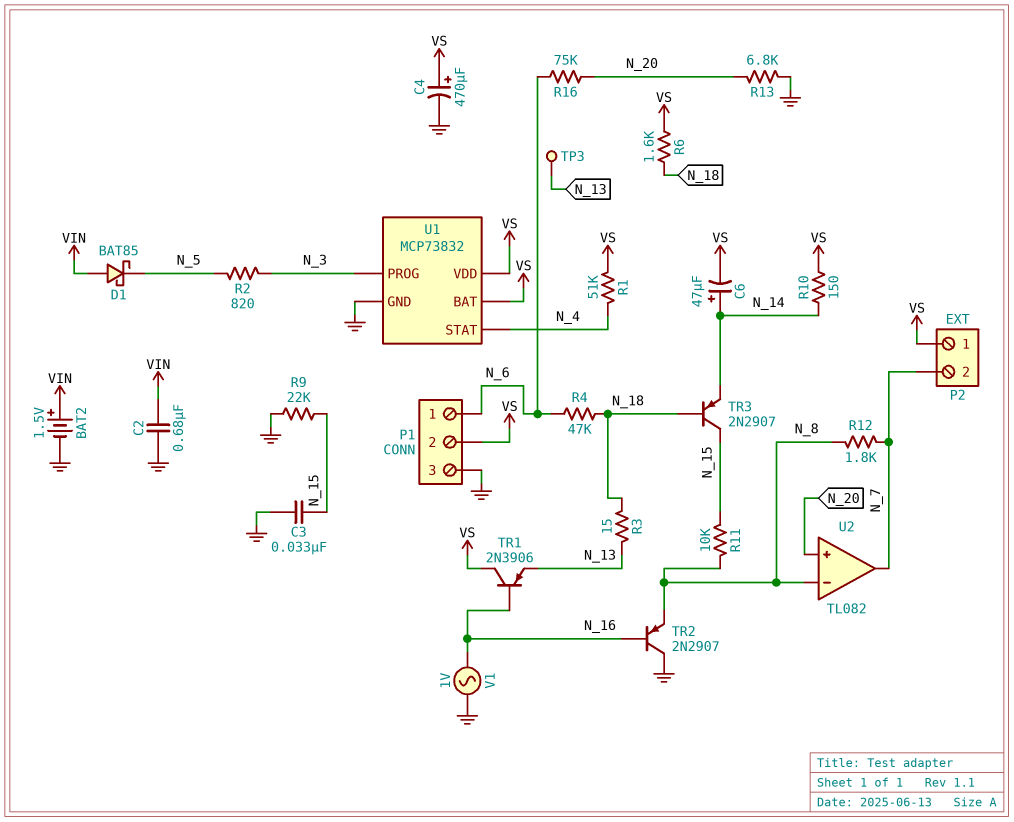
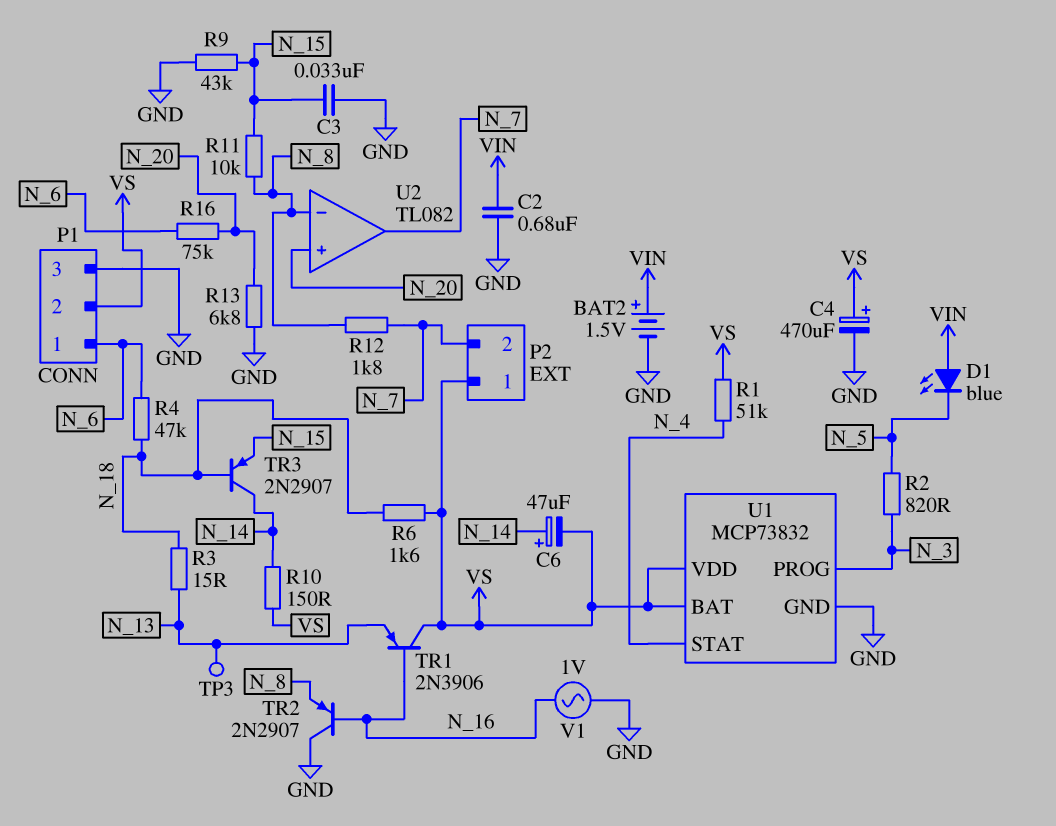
D1: schottky BAT85 (A VIN, K N_5) -> LED blue (A VIN, K N_5)
R9: 22k (GND, N_15) -> 43k (GND, N_15)
TR3: PNP 2N2907 (B N_18, C N_15, E N_14) -> PNP 2N2907 (B N_18, C N_14, E N_15)

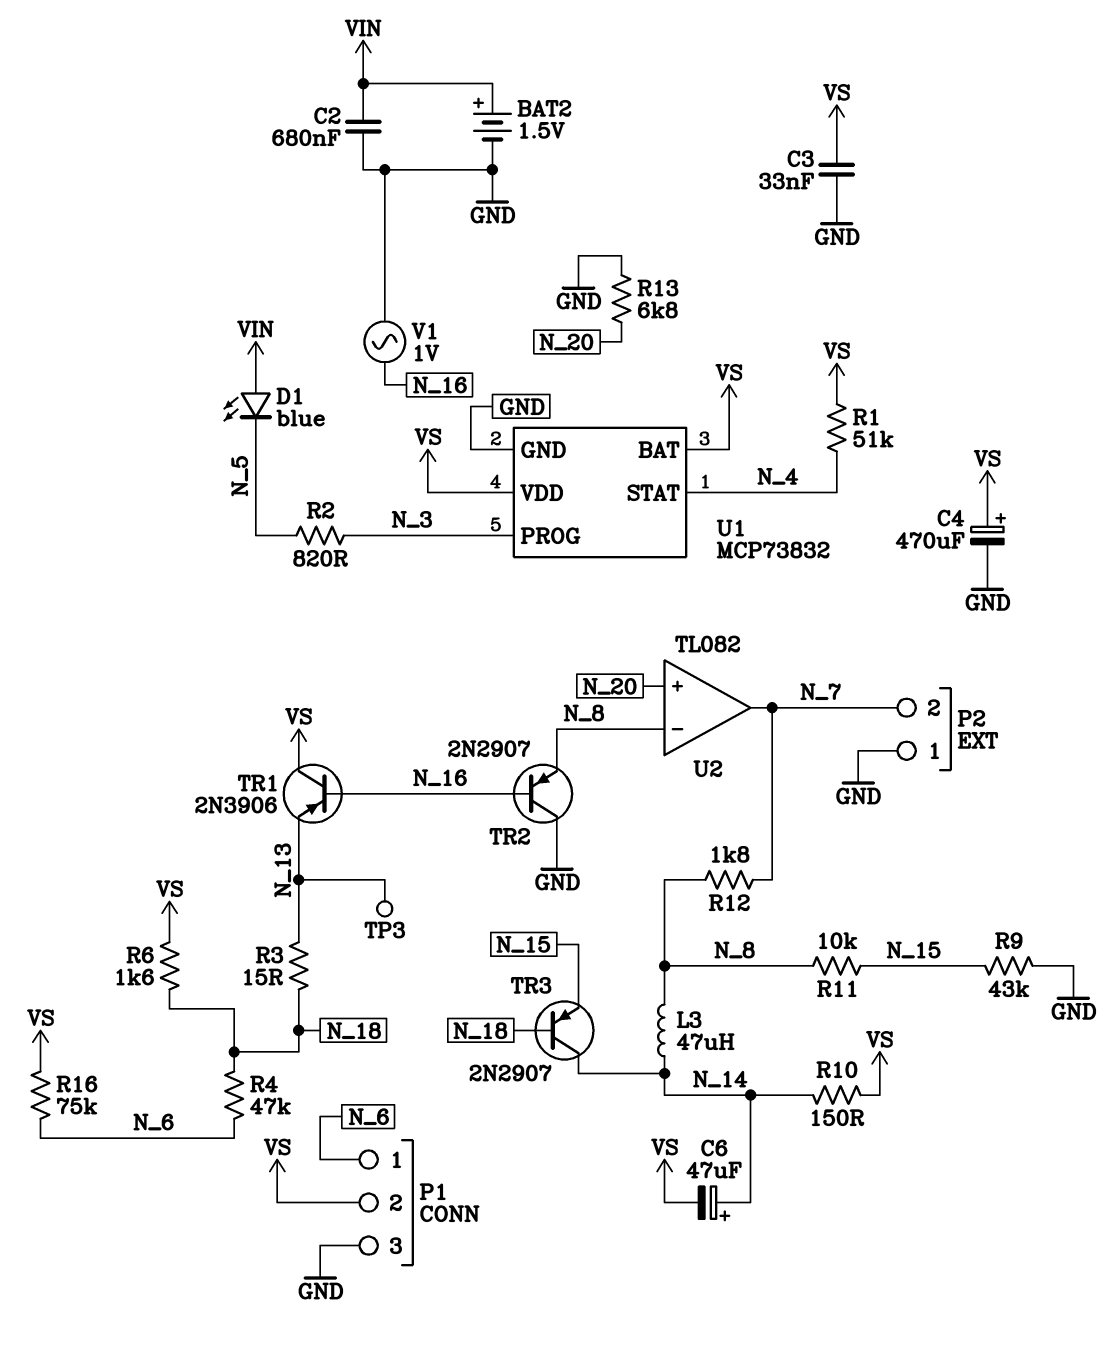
C3: 33nF (GND, N_15) -> 33nF (GND, VS)
L3: none -> 47uH (N_8, N_14)
P2 pin 1: VS -> GND
R16: 75k (N_6, N_20) -> 75k (N_6, VS)

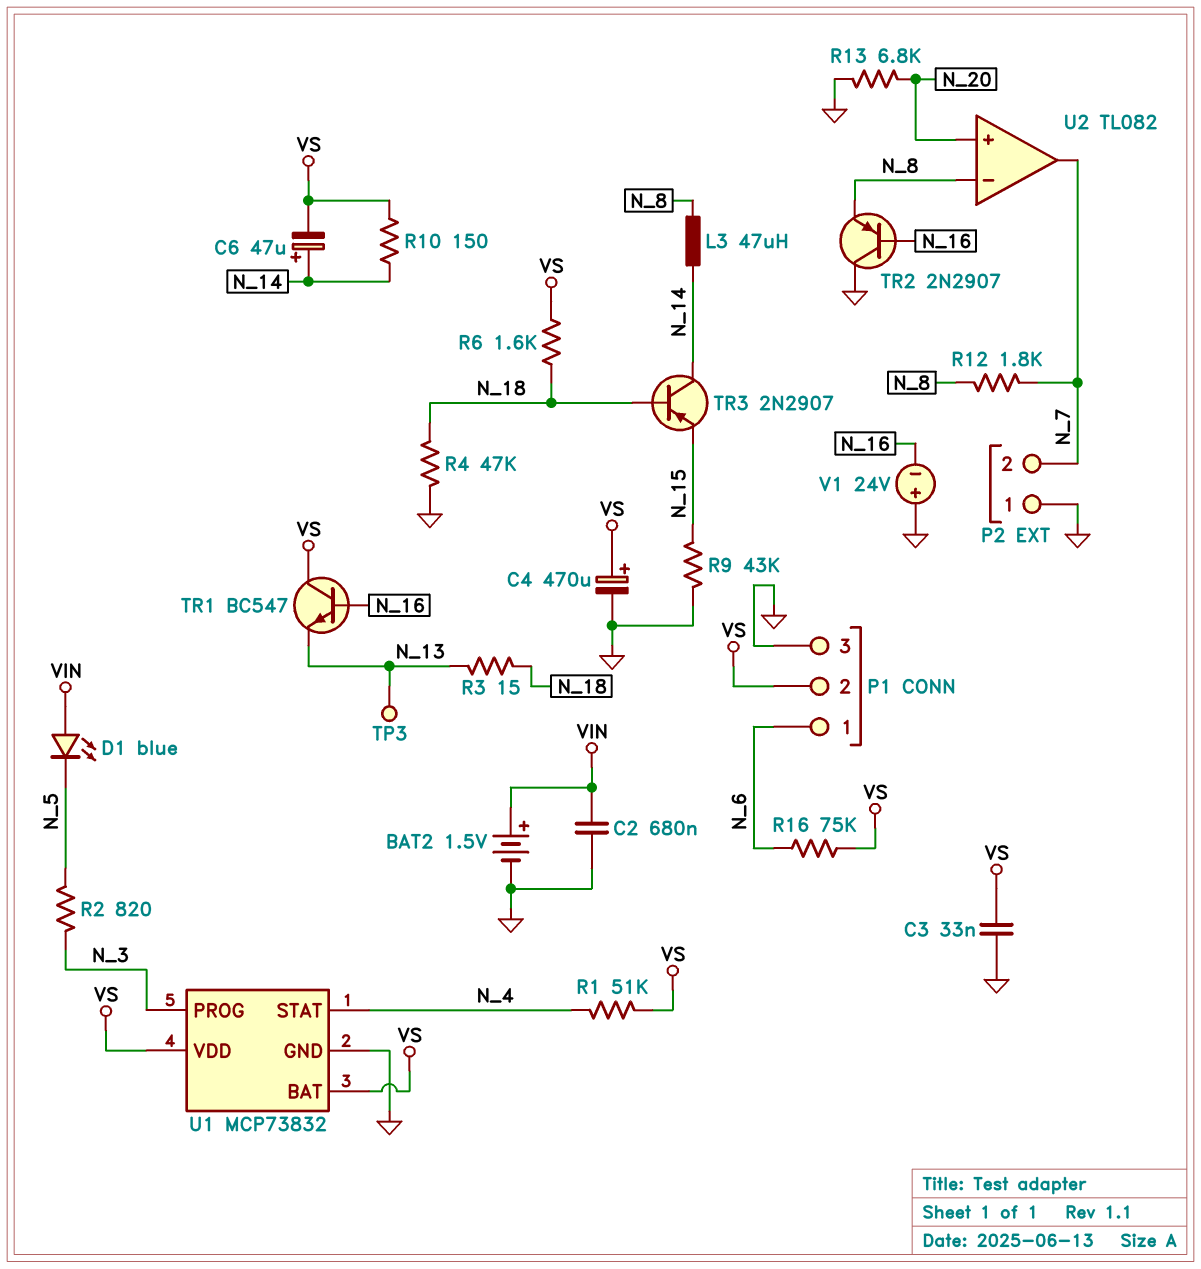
R4: 47k (N_6, N_18) -> 47k (GND, N_18)
R11: 10k (N_8, N_15) -> none
TR1: PNP 2N3906 (B N_16, C VS, E N_13) -> NPN BC547 (B N_16, C VS, E N_13)
V1: AC 1V (GND, N_16) -> 24V (plus GND, minus N_16)

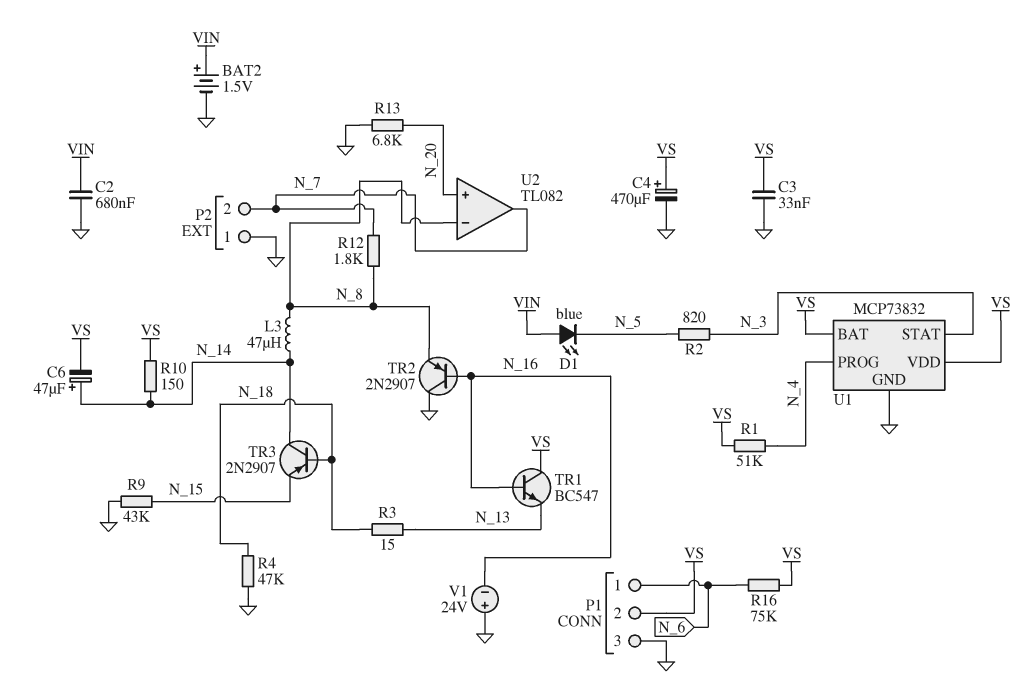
R6: 1.6k (N_18, VS) -> none
TP3: test point (N_13) -> none
U1 pin PROG: N_3 -> N_4
U1 pin STAT: N_4 -> N_3

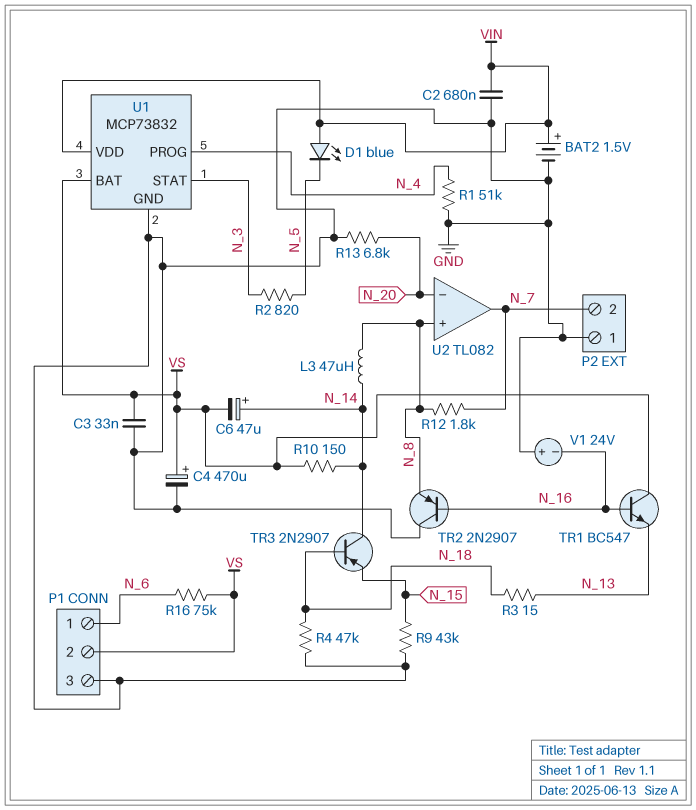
R1: 51k (N_4, VS) -> 51k (GND, N_4)
U1 pin VDD: VS -> VIN
U2 pin in+: N_20 -> N_8
U2 pin in-: N_8 -> N_20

EXERCISE
Your copy should hold only the lines above from the one containing "L3: none -> 47uH (N_8, N_14)" through the one containing "U1 pin STAT: N_4 -> N_3", exactly as written and free of pictures.

WRITTEN ANSWER
L3: none -> 47uH (N_8, N_14)
P2 pin 1: VS -> GND
R16: 75k (N_6, N_20) -> 75k (N_6, VS)

R4: 47k (N_6, N_18) -> 47k (GND, N_18)
R11: 10k (N_8, N_15) -> none
TR1: PNP 2N3906 (B N_16, C VS, E N_13) -> NPN BC547 (B N_16, C VS, E N_13)
V1: AC 1V (GND, N_16) -> 24V (plus GND, minus N_16)

R6: 1.6k (N_18, VS) -> none
TP3: test point (N_13) -> none
U1 pin PROG: N_3 -> N_4
U1 pin STAT: N_4 -> N_3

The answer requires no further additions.